#### What is asked:
Please format the whole listing below as a JSON list of strings, with one string per line, leaving out blank lines and the pictures.

#### Given data:
* begin *

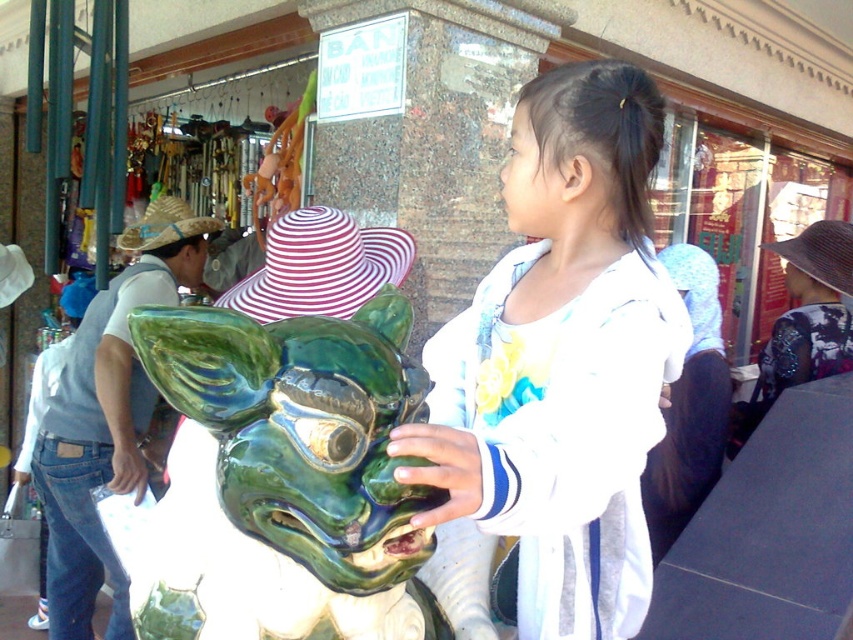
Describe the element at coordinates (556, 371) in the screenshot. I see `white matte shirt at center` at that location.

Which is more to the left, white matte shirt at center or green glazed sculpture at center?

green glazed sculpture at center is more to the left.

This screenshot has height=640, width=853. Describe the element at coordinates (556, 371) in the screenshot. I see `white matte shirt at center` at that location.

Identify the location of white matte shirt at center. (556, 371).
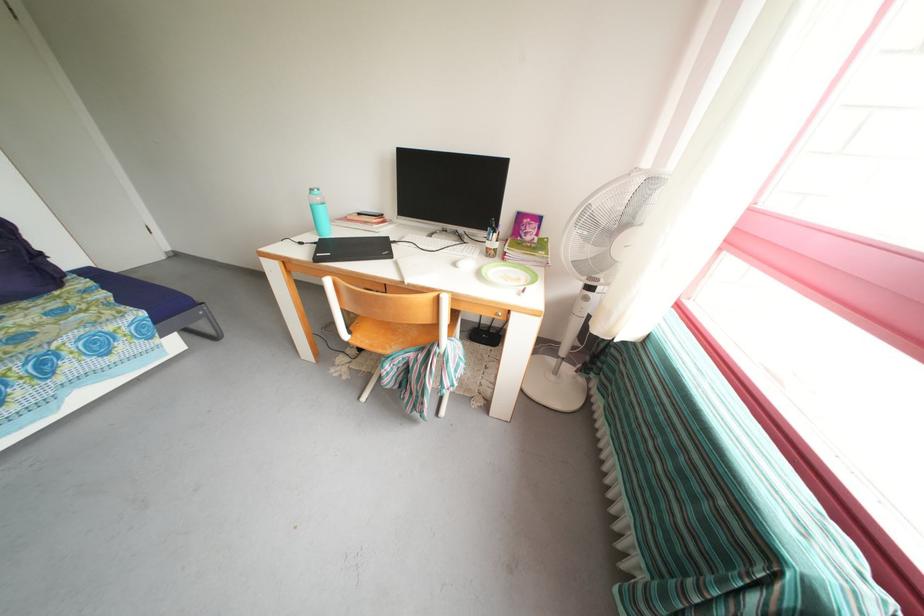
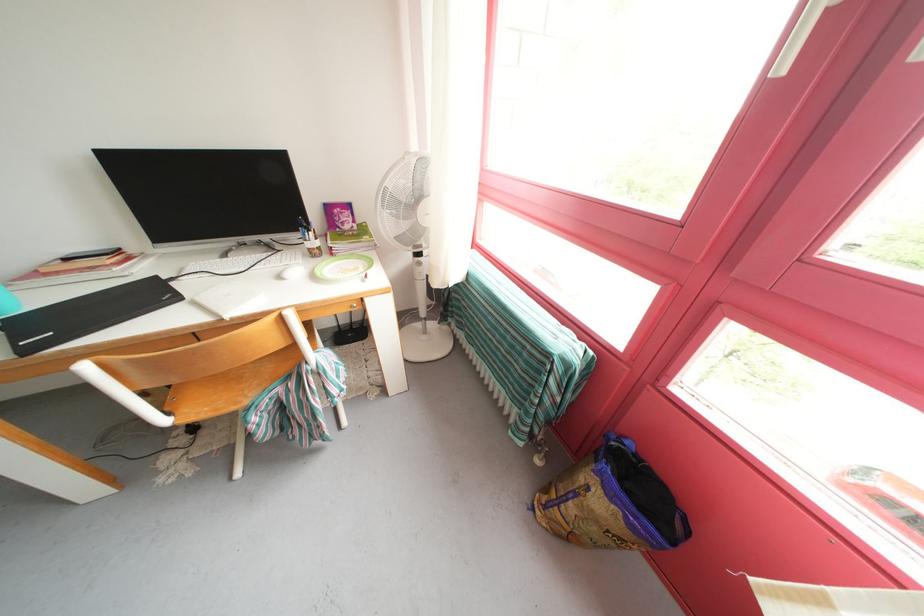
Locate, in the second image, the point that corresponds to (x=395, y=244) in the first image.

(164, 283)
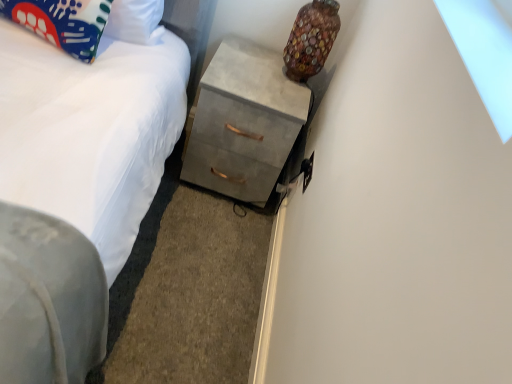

* end *

#### Full response:
[
  "Describe the element at coordinates (556, 371) in the screenshot. I see `white matte shirt at center` at that location.",
  "Which is more to the left, white matte shirt at center or green glazed sculpture at center?",
  "green glazed sculpture at center is more to the left.",
  "This screenshot has height=640, width=853. Describe the element at coordinates (556, 371) in the screenshot. I see `white matte shirt at center` at that location.",
  "Identify the location of white matte shirt at center. (556, 371).",
  "Locate, in the second image, the point that corresponds to (x=395, y=244) in the first image.",
  "(164, 283)"
]